**Task statement**
Print, in exact form, the lines below from the one containing "R5: 47k (VI, VMID) -> 150k (VI, VMID)" through the one containing "V1: 9V (plus", and omit all others.

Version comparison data
----
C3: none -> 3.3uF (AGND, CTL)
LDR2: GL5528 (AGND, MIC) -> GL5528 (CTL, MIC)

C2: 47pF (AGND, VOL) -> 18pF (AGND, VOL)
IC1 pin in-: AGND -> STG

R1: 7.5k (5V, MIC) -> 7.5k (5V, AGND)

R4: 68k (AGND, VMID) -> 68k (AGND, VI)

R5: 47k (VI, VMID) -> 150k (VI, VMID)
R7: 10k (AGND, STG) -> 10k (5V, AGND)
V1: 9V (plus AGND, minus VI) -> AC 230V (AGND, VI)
----
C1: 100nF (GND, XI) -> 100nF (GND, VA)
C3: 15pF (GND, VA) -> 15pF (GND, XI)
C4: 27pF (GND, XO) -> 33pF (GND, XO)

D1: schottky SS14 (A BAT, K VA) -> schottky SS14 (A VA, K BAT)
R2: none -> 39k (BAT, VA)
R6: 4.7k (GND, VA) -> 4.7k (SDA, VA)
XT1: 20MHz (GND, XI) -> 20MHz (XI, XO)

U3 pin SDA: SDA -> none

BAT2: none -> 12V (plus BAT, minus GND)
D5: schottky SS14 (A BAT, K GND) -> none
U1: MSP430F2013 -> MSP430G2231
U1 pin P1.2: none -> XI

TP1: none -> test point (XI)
----
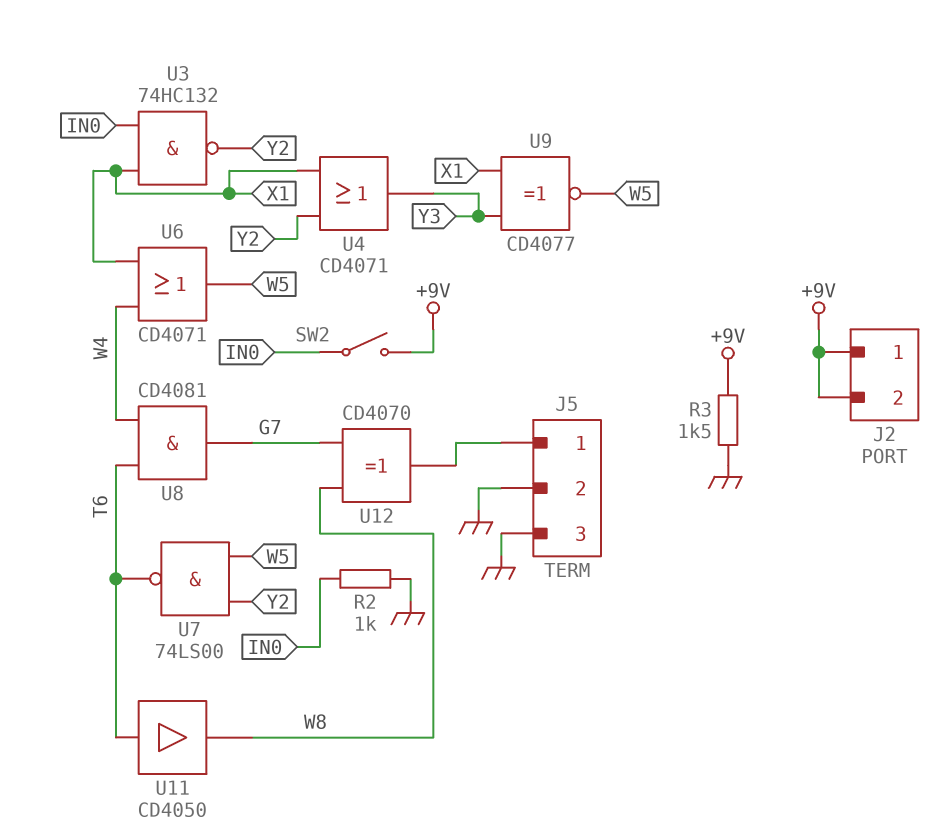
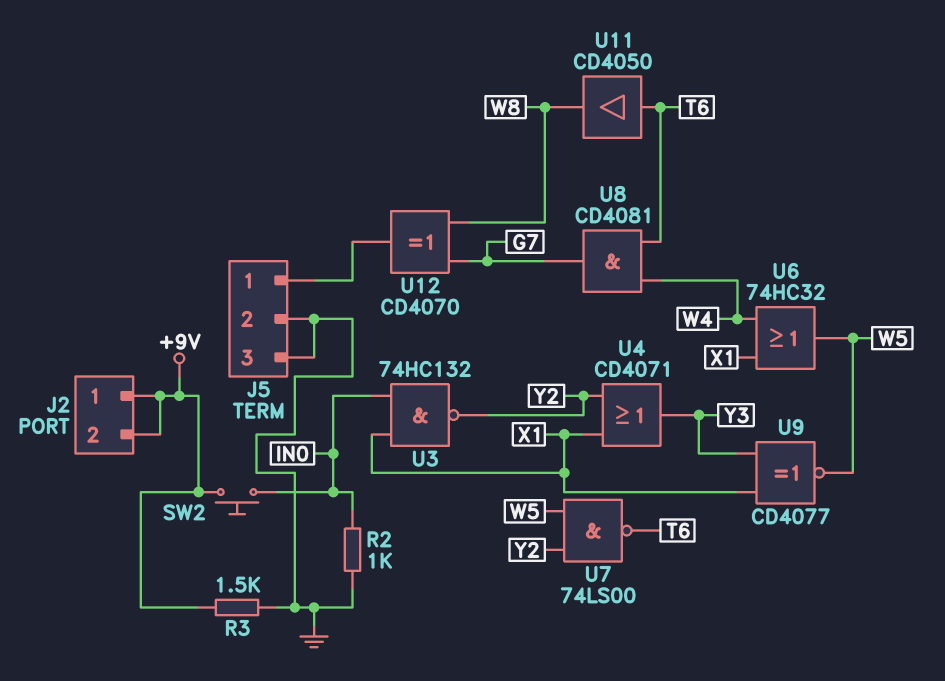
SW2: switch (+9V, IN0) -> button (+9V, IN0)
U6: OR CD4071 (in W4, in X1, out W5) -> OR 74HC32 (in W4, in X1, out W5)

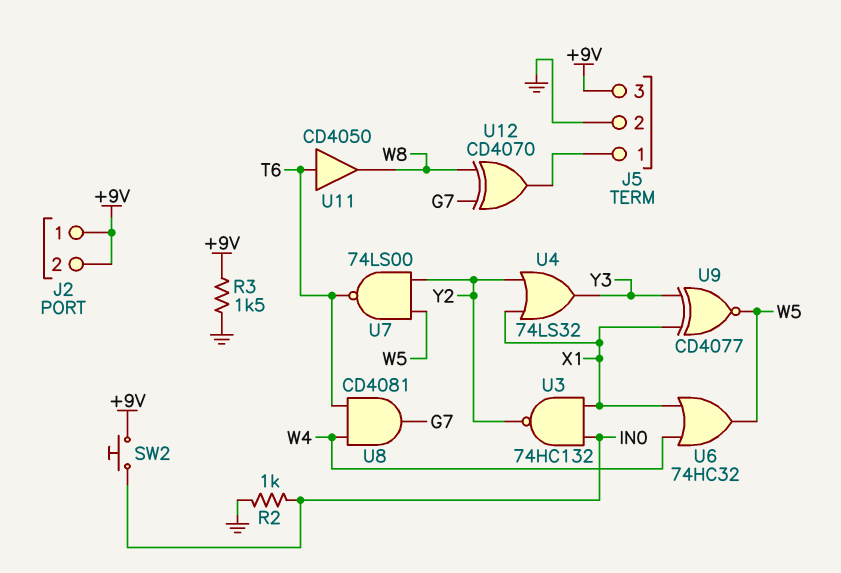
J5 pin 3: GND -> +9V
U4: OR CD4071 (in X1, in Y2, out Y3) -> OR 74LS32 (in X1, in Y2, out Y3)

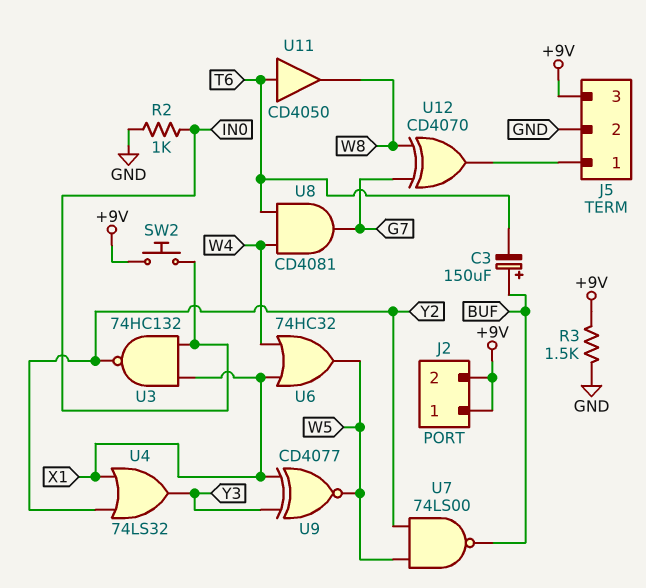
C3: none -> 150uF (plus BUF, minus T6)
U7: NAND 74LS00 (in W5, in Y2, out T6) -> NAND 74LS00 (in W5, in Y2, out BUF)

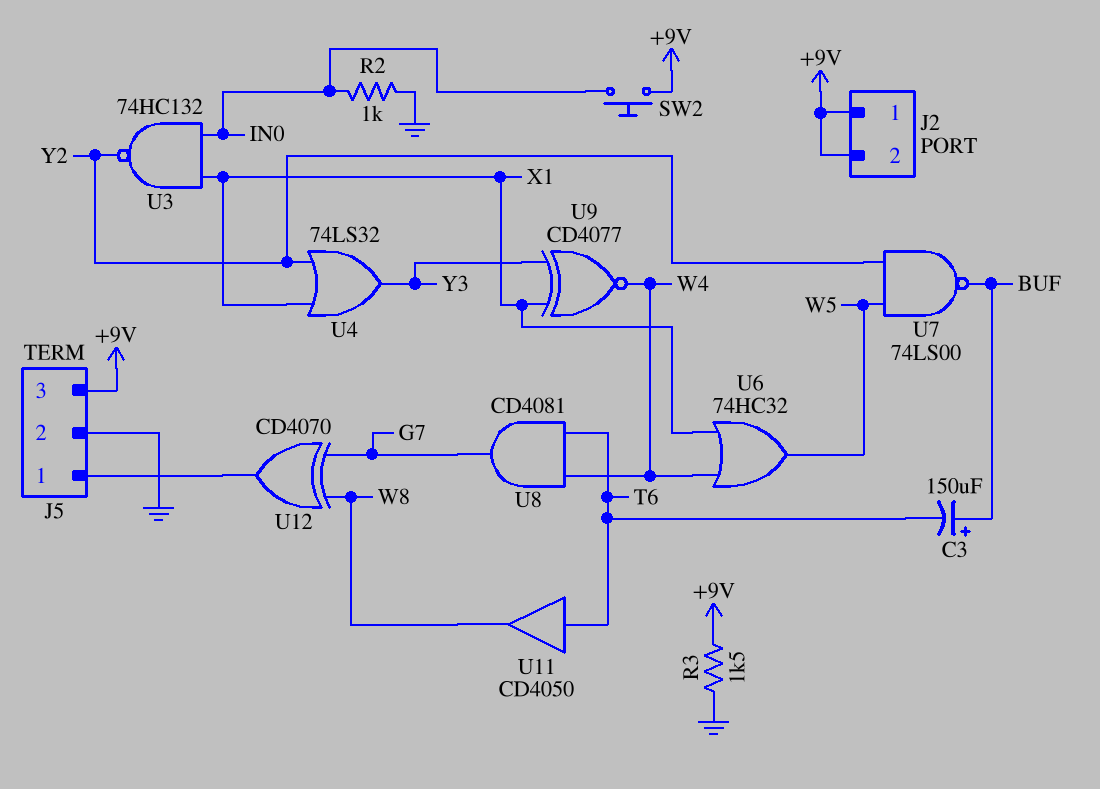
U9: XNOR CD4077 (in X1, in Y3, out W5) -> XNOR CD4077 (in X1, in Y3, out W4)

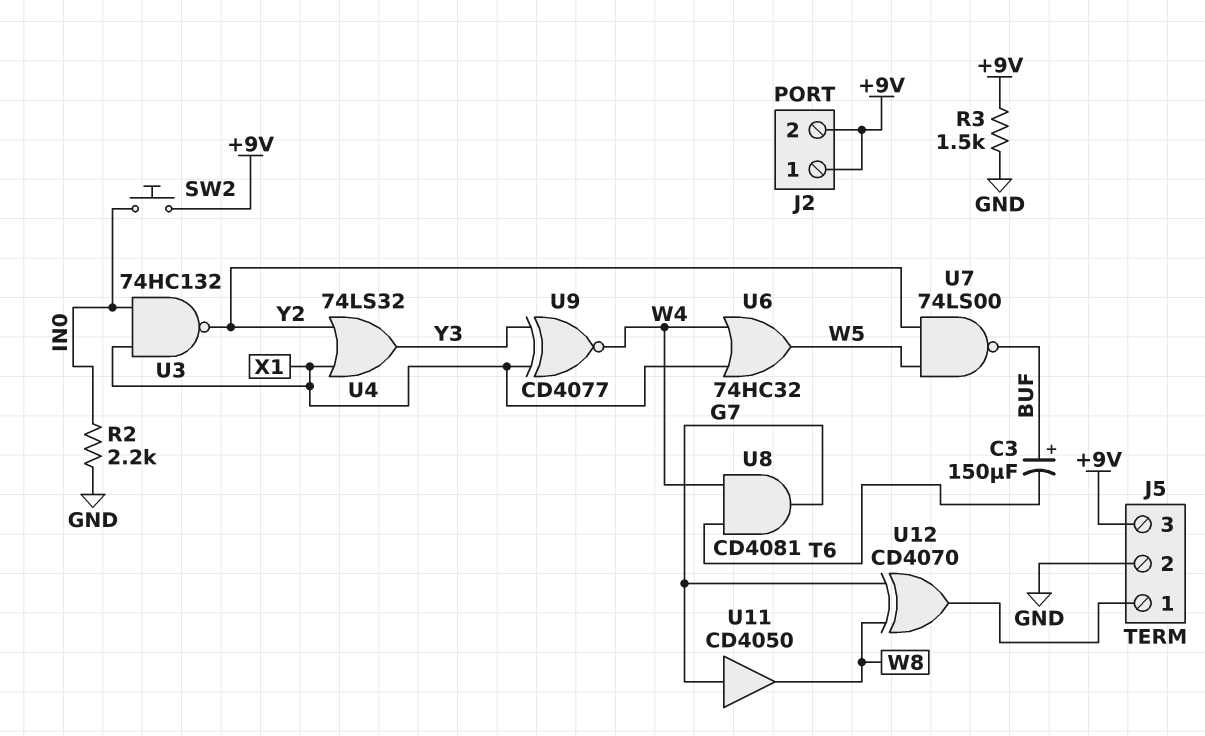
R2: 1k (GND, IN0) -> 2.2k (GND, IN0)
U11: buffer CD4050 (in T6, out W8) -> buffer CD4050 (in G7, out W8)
----
**Output of the task**
R5: 47k (VI, VMID) -> 150k (VI, VMID)
R7: 10k (AGND, STG) -> 10k (5V, AGND)
V1: 9V (plus AGND, minus VI) -> AC 230V (AGND, VI)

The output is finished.